──────── INFORMATION SHOWN ────────

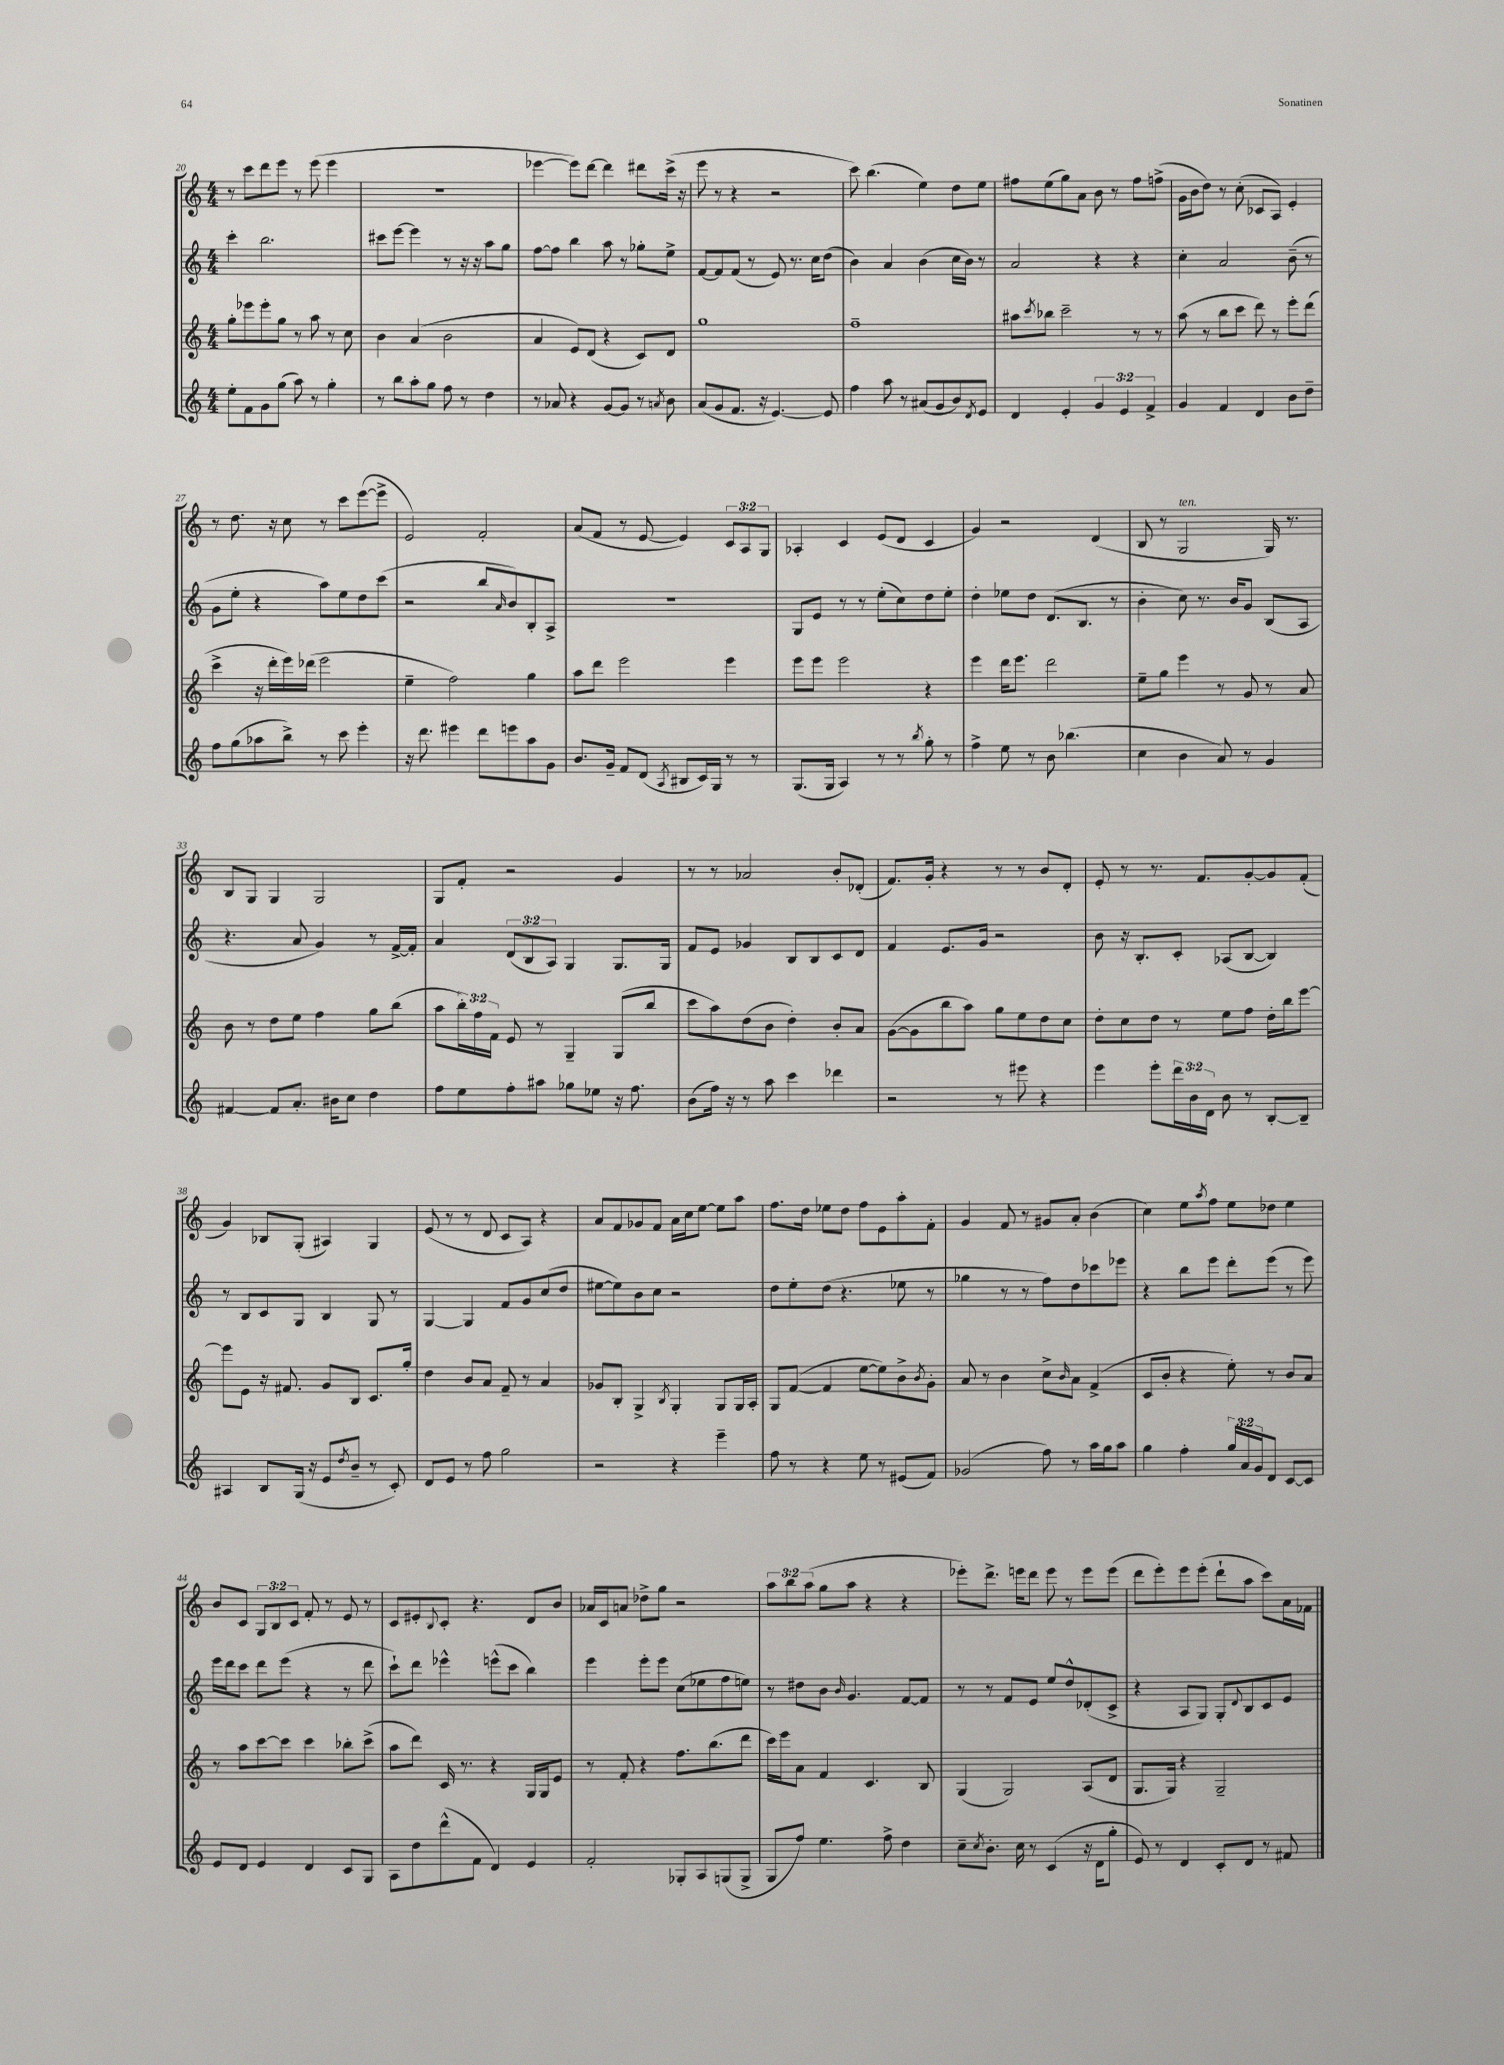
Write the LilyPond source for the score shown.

<<
\new StaffGroup <<
\new Staff = "s0" {
    \clef treble \key c \major \numericTimeSignature \time 4/4 \override Staff.TupletNumber.text = #tuplet-number::calc-fraction-text
    r8 c'''8 d'''8 e'''8 r8 e'''8( e'''4 |
    r1 |
    ees'''4~ ees'''8) d'''8~ d'''4 dis'''8 c'''16->( r16 |
    e'''8 r8 r4 r2 |
    c'''8) b''4.( e''4) d''8 e''8 |
    fis''8 e''8( g''8) a'8 b'8 r8 fis''8 f''8->( |
    g'16 b'16 d''8) r8 c''8-.( ces'8 a8) e'4-. |
    r8 d''8. r16 c''8 r8 c'''8 e'''8~( e'''8-> |
    e'2) f'2-. |
    a'8( f'8 r8 e'8~ e'4) \tuplet 3/2 { c'8 a8 g8 } |
    aes4-. c'4 e'8( d'8 c'4 |
    g'4) r2 d'4( |
    b8 r8 g2^\markup { \italic "ten." } g16) r8. |
    b8 g8 g4 g2 |
    g8 f'8-. r2 g'4 |
    r8 r8 aes'2 b'8-. des'8-.( |
    f'8.) g'16-. r4 r8 r8 b'8 d'8-. |
    e'8-. r8 r8. f'8. g'8~-. g'8 f'8-.( |
    g'4) bes8 g8-.( ais4) g4 |
    e'8( r8 r8 d'8 c'8 a8) r4 |
    a'8 f'8 ges'8 f'8 a'16 c''16 e''8~ e''8 a''8 |
    f''8. d''16 ees''8 d''8 f''8 e'8 a''8-. f'8-. |
    g'4 f'8 r8 gis'8 a'8-. b'4( |
    c''4) e''8 \acciaccatura { a''8 } f''8 e''8 des''8 e''4 |
    b'8 c'8 \tuplet 3/2 { g8 b8 c'8 } f'8-. r8 e'8 r8 |
    c'8 eis'8-. \appoggiatura { b8 } c'8-. r4. d'8 b'8 |
    aes'16 c'16 a'8 des''8-> g''8 r2 |
    \tuplet 3/2 { a''8 b''8 a''8( } g''8 a''8 r4 r4 |
    ees'''8-.) d'''8.-> e'''16 d'''8 e'''8 r8 e'''8 e'''8( |
    d'''8 e'''8-.) e'''8 e'''8-.( d'''8-! a''8 c'''8) a'16 fes'16 \bar "|." |
}
\new Staff = "s1" {
    \clef treble \key c \major \numericTimeSignature \time 4/4 \override Staff.TupletNumber.text = #tuplet-number::calc-fraction-text
    c'''4-. b''2. |
    cis'''8 e'''8~ e'''4 r8 r16 r16 a''8 g''8 |
    f''8~ f''8 b''4 a''8 r8 ges''8-. e''8-> |
    f'8~ f'8 f'8( r8 e'8) r8. c''16 d''8( |
    b'4) a'4 b'4( c''16 b'16) r8 |
    a'2 r4 r4 |
    c''4-. a'2 b'8--( r8 |
    g'8 e''8-. r4 a''8) e''8 d''8 c'''8( |
    r2 b''8 \grace { a'16 } b'8) b8-. a8-> |
    R1 |
    g8 e'8 r8 r8 e''8-.( c''8) d''8 e''8-. |
    d''4-. ees''8 d''8 d'8.( b8. r8 |
    b'4-. c''8) r8. b'16 g'8 b8( a8 |
    r4. a'8 g'4) r8 f'16~-> f'16-. |
    a'4 \tuplet 3/2 { d'8( b8 a8) } g4 g8. g16 |
    f'8 e'8 ges'4 b8 b8 c'8 d'8 |
    f'4 e'8. g'16 r2 |
    b'8 r16 b8.-. c'8-. aes8( b8~ b4) |
    r8 b8 c'8 g8 b4 g8 r8 |
    g4~ g4 f'8 g'8 c''8( d''8 |
    eis''8~ eis''8) b'8 c''8 r2 |
    d''8 e''8-. d''8( r4. ees''8 r8 |
    ges''4 r8 r8 f''8) d''8 ces'''8 ees'''8 |
    r4 b''8 e'''8 d'''8-. e'''8( r8 e'''8) |
    e'''16 d'''16 c'''8 d'''8 e'''8( r4 r8 d'''8 |
    c'''8-!) d'''8 ees'''4-^ e'''8-^( c'''8 b''4) |
    e'''4 e'''8-. e'''8 c''8( ees''8 f''8 e''8) |
    r8 dis''8 b'8 \grace { b'16 } g'4. f'8~ f'8 |
    r8 r8 f'8 e'8 e''8 d''8-^ des'8-.( c'8-> |
    r4 a8 g8) g8-. \appoggiatura { d'8 } b8 c'8 e'8 \bar "|." |
}
\new Staff = "s2" {
    \clef treble \key c \major \numericTimeSignature \time 4/4 \override Staff.TupletNumber.text = #tuplet-number::calc-fraction-text
    g''8-. ees'''8 ees'''8-. g''8 r8 a''8 r8 c''8 |
    b'4 a'4( b'2 |
    a'4 e'8) d'8( r4 c'8) d'8 |
    g''1 |
    f''1-- |
    ais''8 \acciaccatura { c'''8 } bes''8 c'''2-- r8 r8 |
    a''8( r8 b''8 c'''8 d'''8) r8 e'''8-. d'''8( |
    c'''4-> r16 d'''16-. e'''16) des'''16( e'''2 |
    e''4-- f''2) g''4 |
    a''8 d'''8 e'''2 e'''4 |
    e'''8 e'''8 e'''2 r4 |
    e'''4 d'''16 e'''8. d'''2 |
    e''8-- g''8 e'''4 r8 g'8 r8 a'8 |
    b'8 r8 d''8 e''8 f''4 g''8 b''8( |
    a''8 \tuplet 3/2 { b''16-.) f''16 f'16 } e'8 r8 g4-- g8( b''8 |
    c'''8 a''8) d''8( b'8 d''4-.) b'8-. a'8 |
    g'8~( g'8 b''8 a''8) g''8 e''8 d''8 c''8 |
    d''8-. c''8 d''8 r8 e''8 f''8 d''16-. b''16 e'''8~ |
    e'''8 e'8 r16 fis'8. g'8 b8 c'8. g''16-. |
    d''4 b'8 a'8 f'8-- r8 a'4 |
    ges'8 b8-. g4-> \acciaccatura { b8 } g4-. g8 g16 a16-. |
    g8 f'8~( f'4 e''8~ e''8) b'8-> \acciaccatura { b'8 } g'8-. |
    a'8 r8 b'4 c''8-> \grace { b'16 } a'8 f'4->( |
    c'8 b'8-. r4 e''8-.) r8 b'8 a'8 |
    r8 a''8 c'''8~ c'''8 c'''4 bes''8-. c'''8->( |
    a''8 d'''8) c'16 r8. r4 g16 g16 e'8 |
    r8 f'8-. r4 f''8. b''8.( d'''8 |
    c'''16) e'''16 a'8 f'4 c'4. b8 |
    g4( g2) a8( d'8 |
    g8. g16) r4 g2-- \bar "|." |
}
\new Staff = "s3" {
    \clef treble \key c \major \numericTimeSignature \time 4/4 \override Staff.TupletNumber.text = #tuplet-number::calc-fraction-text
    e''8-. f'8 g'8 g''8( a''8) r8 g''4-. |
    r8 b''8 a''8-. g''8 f''8 r8 d''4 |
    r8 aes'8 r4 g'8~ g'8 r8 \acciaccatura { a'8 } b'8 |
    a'8( g'8 f'8. r16 e'4.~) e'8 |
    f''4 a''8 r8 ais'8( g'8 b'8) \acciaccatura { d'8 } e'8 |
    d'4 e'4-. \tuplet 3/2 { g'4 e'4 f'4-> } |
    g'4 f'4 d'4 b'8 d''8-- |
    f''8 g''8( aes''8 b''8->) r8 c'''8 e'''4-. |
    r16 d'''8. eis'''4 d'''8 e'''8 a''8 g'8 |
    b'8. g'16-- f'8 d'8( \acciaccatura { a8 } bis8 c'16) g16 r8 r8 |
    g8.( g16 a4) r8 r8 \acciaccatura { b''8 } g''8-. r8 |
    f''4-> e''8 r8 b'8 bes''4.( |
    c''4 b'4 a'8) r8 g'4 |
    fis'4~ fis'8 a'8.-. bis'16 c''8 d''4 |
    f''8 e''8 f''8-. ais''8 ges''8 ees''8 r16 f''8. |
    b'8( f''16) r16 r8 a''8 c'''4 des'''4 |
    r2 r8 eis'''8 r4 |
    e'''4 e'''8-. \tuplet 3/2 { d'''16 b'16 d'16 } b'8 r8 b8~-. b8-- |
    ais4 b8 g16( r16 e'8 \acciaccatura { d''8 } b'8-- r8 c'8-.) |
    d'8 e'8 r8 f''8 g''2 |
    r2 r4 e'''4-- |
    f''8 r8 r4 e''8 r8 eis'8( f'8) |
    ges'2( f''8) r8 a''16 g''16 a''8 |
    g''4 f''4-. \tuplet 3/2 { g''16 a'16 g'16 } d'8 c'8~ c'8 |
    e'8 d'8 e'4 d'4 c'8 g8 |
    a8 d''8 d'''8-^( f'8 d'4) e'4 |
    f'2-. ges8-. a8 g8( g8-> |
    g8 f''8) e''4. f''8-> d''4 |
    c''8-- \acciaccatura { c''8 } b'8.-. c''16 r8 c'4( r16 d'16 g''8-. |
    e'8) r8 d'4 c'8-. d'8 r8 fis'8 \bar "|." |
}
>>
>>
\layout { \context { \Score currentBarNumber = #20 } }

────────

PROMPT: Please show each line from the rows above that contains the string "acciaccatura".

WRITTEN ANSWER:
    c''4) e''8 \acciaccatura { a''8 } f''8 e''8 des''8 e''4 |
    ais''8 \acciaccatura { c'''8 } bes''8 c'''2-- r8 r8 |
    ges'8 b8-. g4-> \acciaccatura { b8 } g4-. g8 g16 a16-. |
    g8 f'8~( f'4 e''8~ e''8) b'8-> \acciaccatura { b'8 } g'8-. |
    r8 aes'8 r4 g'8~ g'8 r8 \acciaccatura { a'8 } b'8 |
    f''4 a''8 r8 ais'8( g'8 b'8) \acciaccatura { d'8 } e'8 |
    b'8. g'16-- f'8 d'8( \acciaccatura { a8 } bis8 c'16) g16 r8 r8 |
    g8.( g16 a4) r8 r8 \acciaccatura { b''8 } g''8-. r8 |
    ais4 b8 g16( r16 e'8 \acciaccatura { d''8 } b'8-- r8 c'8-.) |
    c''8-- \acciaccatura { c''8 } b'8.-. c''16 r8 c'4( r16 d'16 g''8-. |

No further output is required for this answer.